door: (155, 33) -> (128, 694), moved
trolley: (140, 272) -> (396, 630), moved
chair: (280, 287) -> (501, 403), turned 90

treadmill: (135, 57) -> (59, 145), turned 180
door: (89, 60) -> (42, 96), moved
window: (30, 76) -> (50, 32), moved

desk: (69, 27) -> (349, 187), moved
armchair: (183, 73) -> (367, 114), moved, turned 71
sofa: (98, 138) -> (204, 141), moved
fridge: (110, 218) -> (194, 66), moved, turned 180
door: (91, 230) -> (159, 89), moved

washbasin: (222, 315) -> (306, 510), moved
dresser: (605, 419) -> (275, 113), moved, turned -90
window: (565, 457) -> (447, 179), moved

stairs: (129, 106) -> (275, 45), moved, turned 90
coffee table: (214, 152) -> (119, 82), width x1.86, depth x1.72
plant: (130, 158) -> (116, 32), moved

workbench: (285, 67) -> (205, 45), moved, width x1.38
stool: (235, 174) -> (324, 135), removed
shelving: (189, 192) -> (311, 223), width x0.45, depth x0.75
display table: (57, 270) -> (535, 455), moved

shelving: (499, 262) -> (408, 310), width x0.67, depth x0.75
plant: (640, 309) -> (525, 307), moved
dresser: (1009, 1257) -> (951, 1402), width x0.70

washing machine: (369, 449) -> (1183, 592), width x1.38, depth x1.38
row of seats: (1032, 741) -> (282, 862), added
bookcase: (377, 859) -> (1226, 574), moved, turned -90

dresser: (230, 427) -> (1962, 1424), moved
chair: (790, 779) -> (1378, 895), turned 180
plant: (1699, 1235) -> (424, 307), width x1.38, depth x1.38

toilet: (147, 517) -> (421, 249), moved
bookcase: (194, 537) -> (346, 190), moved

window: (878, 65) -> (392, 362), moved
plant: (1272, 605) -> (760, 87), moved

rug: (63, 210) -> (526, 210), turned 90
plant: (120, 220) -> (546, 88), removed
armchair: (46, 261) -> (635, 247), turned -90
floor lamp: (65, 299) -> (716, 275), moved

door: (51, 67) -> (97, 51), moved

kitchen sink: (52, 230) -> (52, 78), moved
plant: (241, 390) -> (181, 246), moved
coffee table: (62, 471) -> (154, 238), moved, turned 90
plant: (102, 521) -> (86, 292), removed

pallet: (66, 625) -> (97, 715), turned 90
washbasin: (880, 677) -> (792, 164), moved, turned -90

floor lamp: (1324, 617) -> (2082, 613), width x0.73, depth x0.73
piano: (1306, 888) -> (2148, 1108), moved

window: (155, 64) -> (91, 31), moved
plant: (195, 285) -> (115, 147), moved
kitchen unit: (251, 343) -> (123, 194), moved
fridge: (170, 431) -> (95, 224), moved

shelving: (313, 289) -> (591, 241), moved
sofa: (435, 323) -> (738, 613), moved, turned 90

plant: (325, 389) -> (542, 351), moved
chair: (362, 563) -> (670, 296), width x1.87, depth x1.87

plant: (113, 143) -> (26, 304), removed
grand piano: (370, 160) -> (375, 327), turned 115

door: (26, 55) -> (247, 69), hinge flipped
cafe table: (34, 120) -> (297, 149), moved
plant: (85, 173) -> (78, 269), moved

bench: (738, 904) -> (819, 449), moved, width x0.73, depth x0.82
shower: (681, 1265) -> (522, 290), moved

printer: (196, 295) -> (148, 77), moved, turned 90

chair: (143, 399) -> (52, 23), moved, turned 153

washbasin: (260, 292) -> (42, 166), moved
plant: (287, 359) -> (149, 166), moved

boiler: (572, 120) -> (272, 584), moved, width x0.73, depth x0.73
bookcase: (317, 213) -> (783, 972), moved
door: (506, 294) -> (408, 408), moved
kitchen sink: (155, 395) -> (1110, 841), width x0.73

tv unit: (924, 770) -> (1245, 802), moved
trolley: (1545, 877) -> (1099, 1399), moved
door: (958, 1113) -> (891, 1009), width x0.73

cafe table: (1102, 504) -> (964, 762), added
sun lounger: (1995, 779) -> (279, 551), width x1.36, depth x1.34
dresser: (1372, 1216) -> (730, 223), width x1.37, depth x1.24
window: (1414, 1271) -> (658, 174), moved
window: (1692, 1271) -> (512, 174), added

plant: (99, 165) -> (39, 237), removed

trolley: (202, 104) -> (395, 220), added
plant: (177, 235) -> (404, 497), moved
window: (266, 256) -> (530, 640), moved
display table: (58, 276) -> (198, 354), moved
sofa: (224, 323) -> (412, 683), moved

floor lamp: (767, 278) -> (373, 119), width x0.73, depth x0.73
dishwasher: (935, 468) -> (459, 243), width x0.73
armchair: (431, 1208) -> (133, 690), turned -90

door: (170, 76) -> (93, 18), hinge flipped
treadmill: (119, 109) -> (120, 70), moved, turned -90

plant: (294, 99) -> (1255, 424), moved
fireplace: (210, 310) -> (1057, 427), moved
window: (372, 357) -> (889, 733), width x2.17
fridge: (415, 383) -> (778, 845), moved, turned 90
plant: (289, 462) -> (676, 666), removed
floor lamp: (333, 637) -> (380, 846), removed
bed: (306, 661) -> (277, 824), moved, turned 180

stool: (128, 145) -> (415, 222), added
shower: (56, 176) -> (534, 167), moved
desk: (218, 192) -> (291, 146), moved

_____

▶ [What to produce]: Give the lines again, exactly as they stand, from the beginning of the data through the line with "plant: (130, 158) -> (116, 32), moved".

▶ [Solution to this exercise]:
door: (155, 33) -> (128, 694), moved
trolley: (140, 272) -> (396, 630), moved
chair: (280, 287) -> (501, 403), turned 90

treadmill: (135, 57) -> (59, 145), turned 180
door: (89, 60) -> (42, 96), moved
window: (30, 76) -> (50, 32), moved

desk: (69, 27) -> (349, 187), moved
armchair: (183, 73) -> (367, 114), moved, turned 71
sofa: (98, 138) -> (204, 141), moved
fridge: (110, 218) -> (194, 66), moved, turned 180
door: (91, 230) -> (159, 89), moved

washbasin: (222, 315) -> (306, 510), moved
dresser: (605, 419) -> (275, 113), moved, turned -90
window: (565, 457) -> (447, 179), moved

stairs: (129, 106) -> (275, 45), moved, turned 90
coffee table: (214, 152) -> (119, 82), width x1.86, depth x1.72
plant: (130, 158) -> (116, 32), moved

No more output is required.